Activity » Copy the records word for word, omitting all pictures.

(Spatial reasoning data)
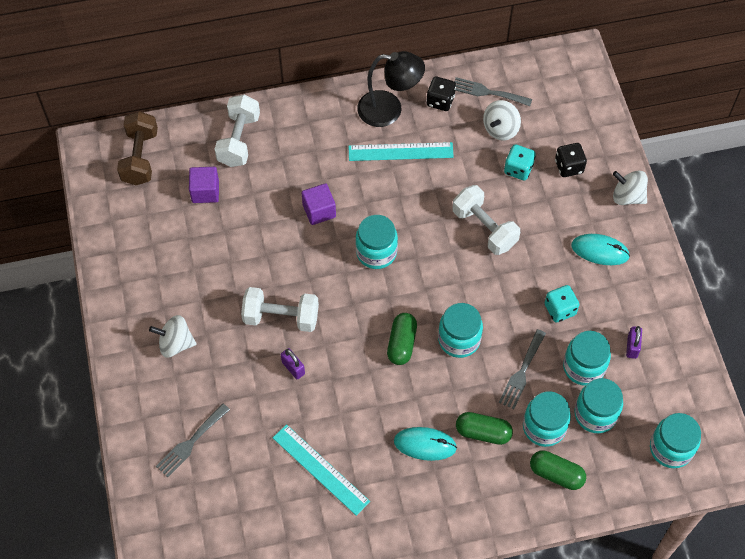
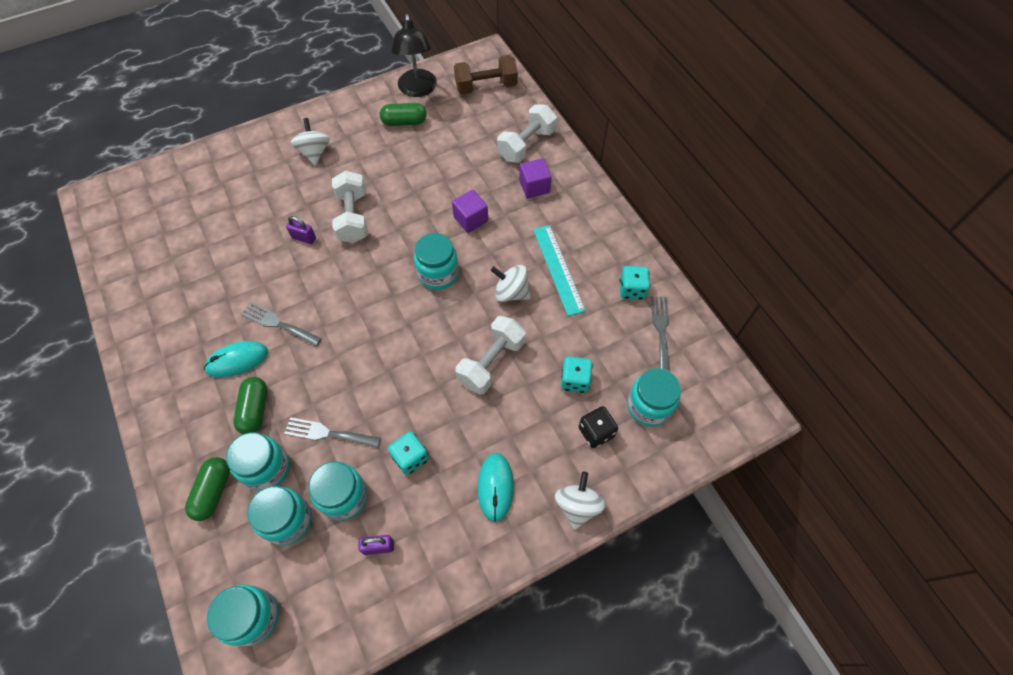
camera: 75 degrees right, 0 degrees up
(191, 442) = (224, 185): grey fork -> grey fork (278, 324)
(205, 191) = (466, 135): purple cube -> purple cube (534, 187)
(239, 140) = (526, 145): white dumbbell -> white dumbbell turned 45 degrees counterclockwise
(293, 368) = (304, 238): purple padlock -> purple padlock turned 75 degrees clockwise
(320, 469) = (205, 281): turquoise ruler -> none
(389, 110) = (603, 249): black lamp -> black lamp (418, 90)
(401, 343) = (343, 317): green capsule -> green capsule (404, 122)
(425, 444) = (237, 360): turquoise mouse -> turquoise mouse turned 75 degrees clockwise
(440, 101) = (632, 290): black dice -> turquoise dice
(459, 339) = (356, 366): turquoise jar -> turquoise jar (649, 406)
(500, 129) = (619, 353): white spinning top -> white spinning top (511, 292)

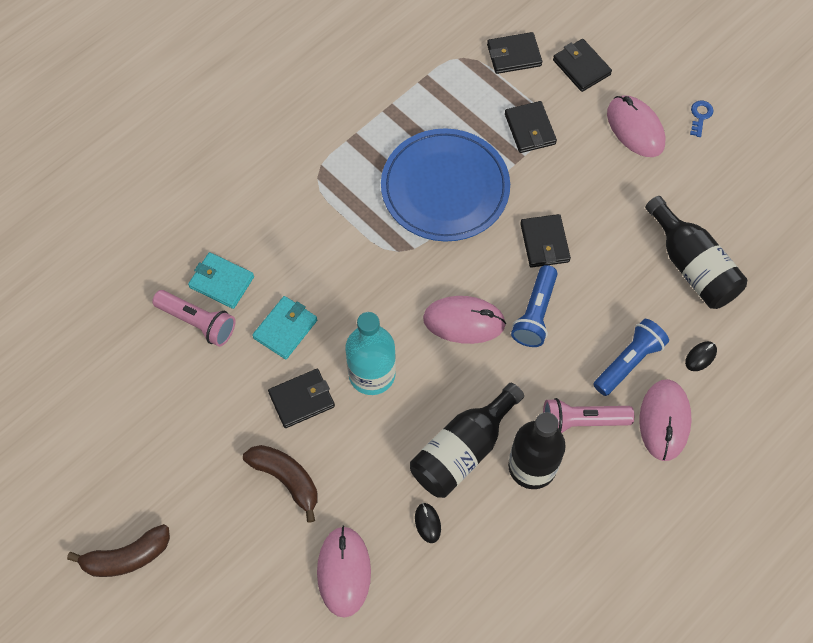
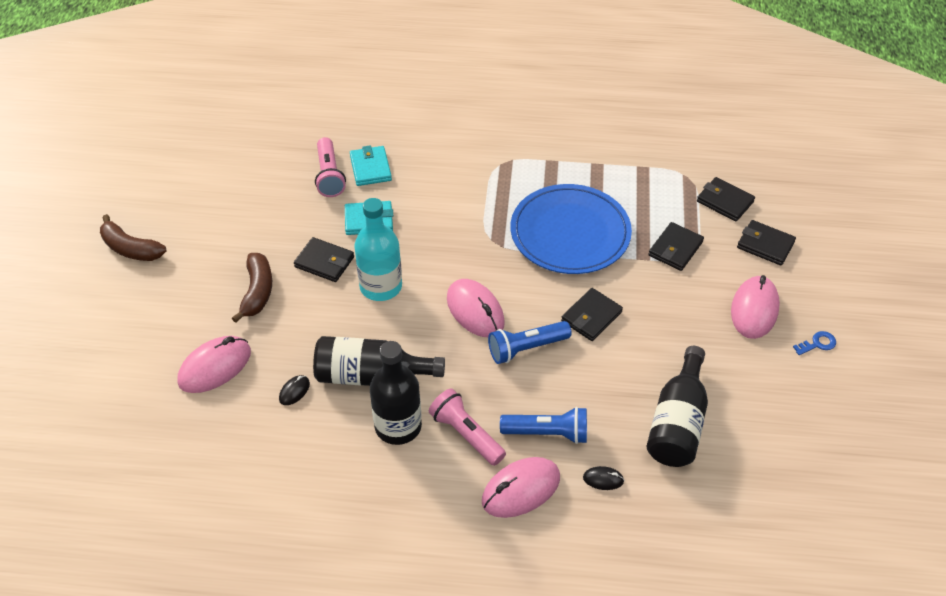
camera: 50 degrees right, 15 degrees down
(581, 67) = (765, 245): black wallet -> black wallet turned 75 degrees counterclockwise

Exercise output »
camera: 75 degrees right, 0 degrees up
(191, 442) = (224, 185): grey fork -> grey fork (278, 324)
(205, 191) = (466, 135): purple cube -> purple cube (534, 187)
(239, 140) = (526, 145): white dumbbell -> white dumbbell turned 45 degrees counterclockwise
(293, 368) = (304, 238): purple padlock -> purple padlock turned 75 degrees clockwise
(320, 469) = (205, 281): turquoise ruler -> none
(389, 110) = (603, 249): black lamp -> black lamp (418, 90)
(401, 343) = (343, 317): green capsule -> green capsule (404, 122)
(425, 444) = (237, 360): turquoise mouse -> turquoise mouse turned 75 degrees clockwise
(440, 101) = (632, 290): black dice -> turquoise dice
(459, 339) = (356, 366): turquoise jar -> turquoise jar (649, 406)
(500, 129) = (619, 353): white spinning top -> white spinning top (511, 292)

camera: 50 degrees right, 15 degrees down
(581, 67) = (765, 245): black wallet -> black wallet turned 75 degrees counterclockwise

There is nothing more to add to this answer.